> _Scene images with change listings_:
>>>>>
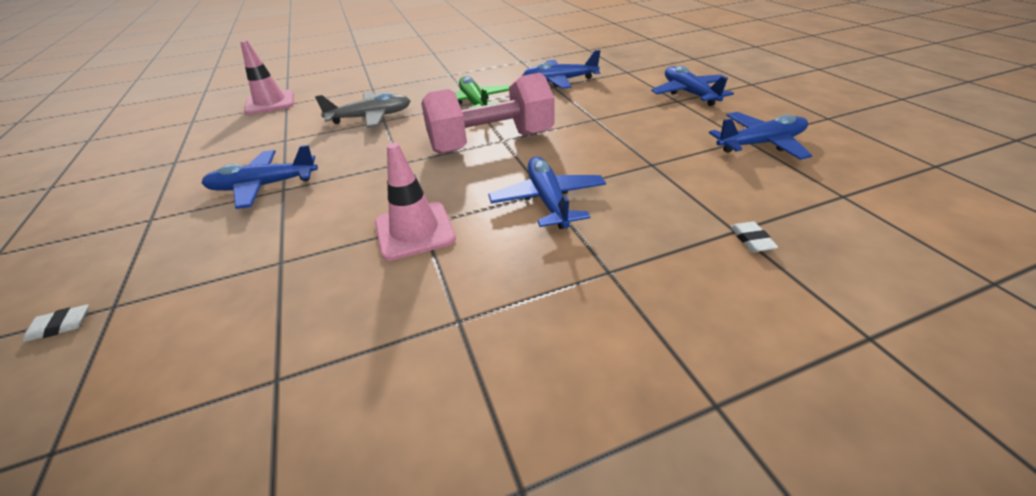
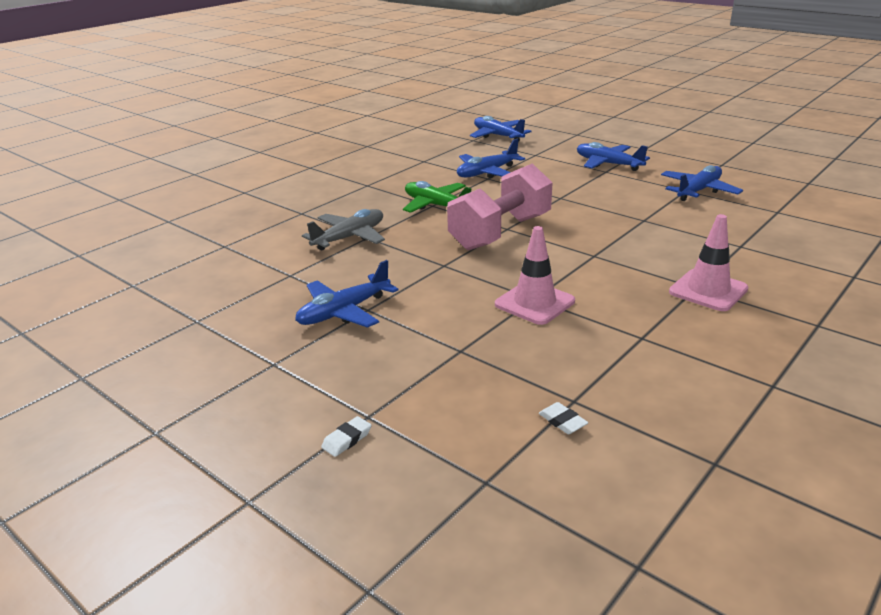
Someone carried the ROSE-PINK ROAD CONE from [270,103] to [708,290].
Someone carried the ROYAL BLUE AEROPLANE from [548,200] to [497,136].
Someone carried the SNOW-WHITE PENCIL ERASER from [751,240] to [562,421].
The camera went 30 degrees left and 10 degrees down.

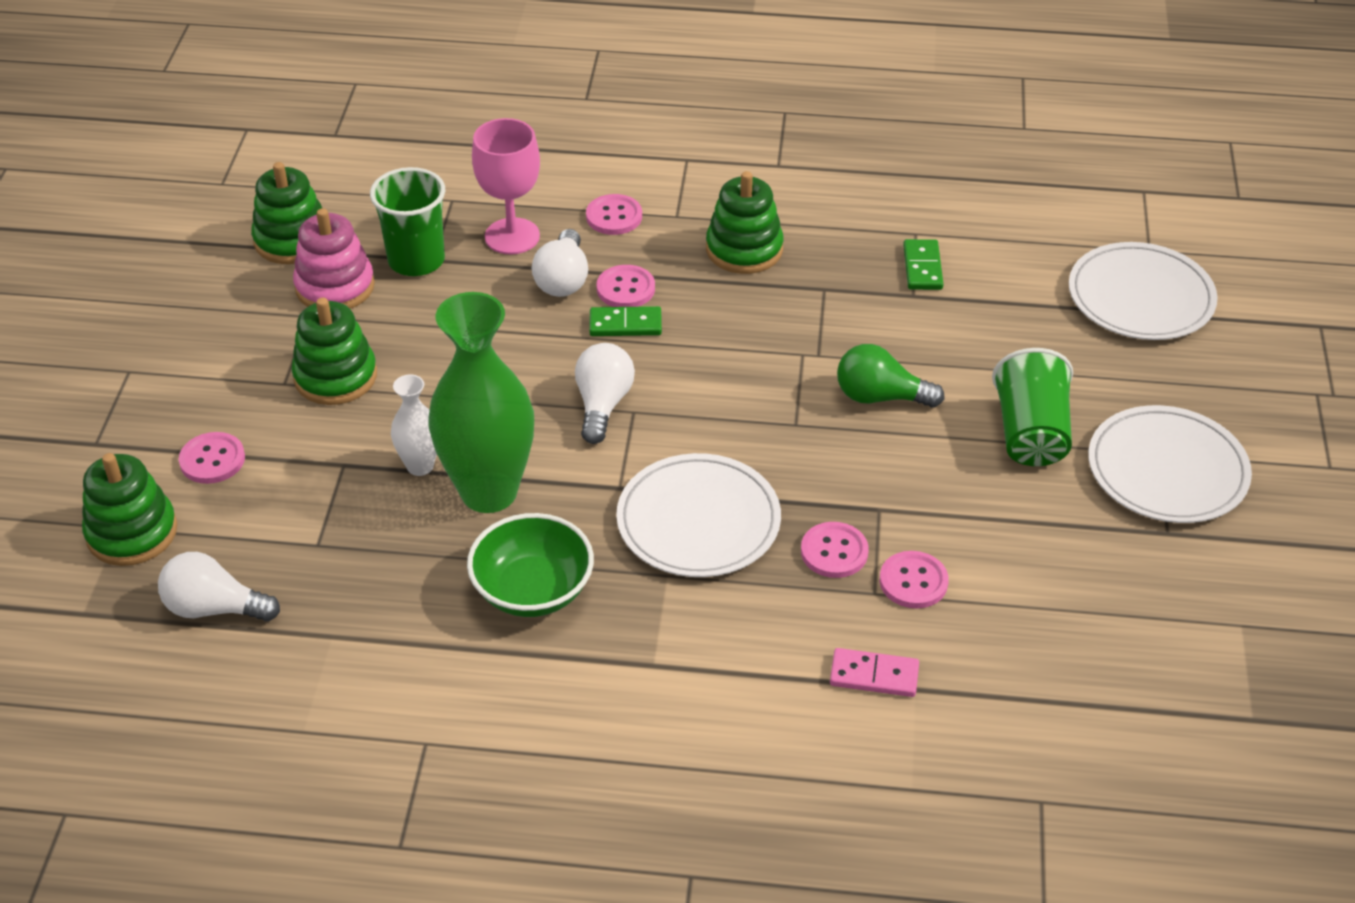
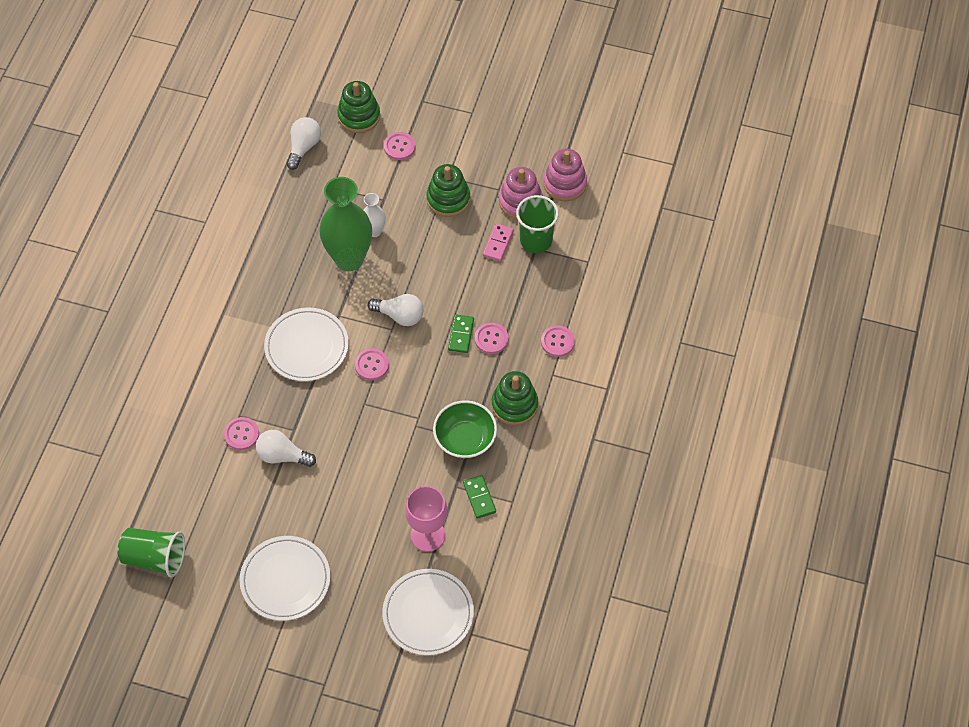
Someone took away the LEAF-GREEN LIGHTBULB at [880,397].
Someone carried the LEAF-GREEN SERVING BOWL from [533,590] to [465,439].
Someone carried the ROSE-PINK WINE GLASS from [512,236] to [428,535].
Someone carried the SNOW-WHITE LIGHTBULB from [563,279] to [282,456].
Someone carried the ROSE-PINK BUTTON from [834,552] to [372,365].
Someone carried the ROSE-PINK DOMINO from [874,675] to [498,243].
Someone carried the LEAF-GREEN CUP from [1030,434] to [155,558].
Someone repainted the LEAF-GREEN STACKING RINGS at [292,240], which became the ROSE-PINK STACKING RINGS at [565,184].
Someone rotated the LEAF-GREEN DOMINO at [922,267] by 60 degrees clockwise.
The camera went 100 degrees right and 15 degrees up.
<<<<<
All entries above should be returned exactly, apart from their pictures.

Someone carried the ROSE-PINK ROAD CONE from [270,103] to [708,290].
Someone carried the ROYAL BLUE AEROPLANE from [548,200] to [497,136].
Someone carried the SNOW-WHITE PENCIL ERASER from [751,240] to [562,421].
The camera went 30 degrees left and 10 degrees down.

Someone took away the LEAF-GREEN LIGHTBULB at [880,397].
Someone carried the LEAF-GREEN SERVING BOWL from [533,590] to [465,439].
Someone carried the ROSE-PINK WINE GLASS from [512,236] to [428,535].
Someone carried the SNOW-WHITE LIGHTBULB from [563,279] to [282,456].
Someone carried the ROSE-PINK BUTTON from [834,552] to [372,365].
Someone carried the ROSE-PINK DOMINO from [874,675] to [498,243].
Someone carried the LEAF-GREEN CUP from [1030,434] to [155,558].
Someone repainted the LEAF-GREEN STACKING RINGS at [292,240], which became the ROSE-PINK STACKING RINGS at [565,184].
Someone rotated the LEAF-GREEN DOMINO at [922,267] by 60 degrees clockwise.
The camera went 100 degrees right and 15 degrees up.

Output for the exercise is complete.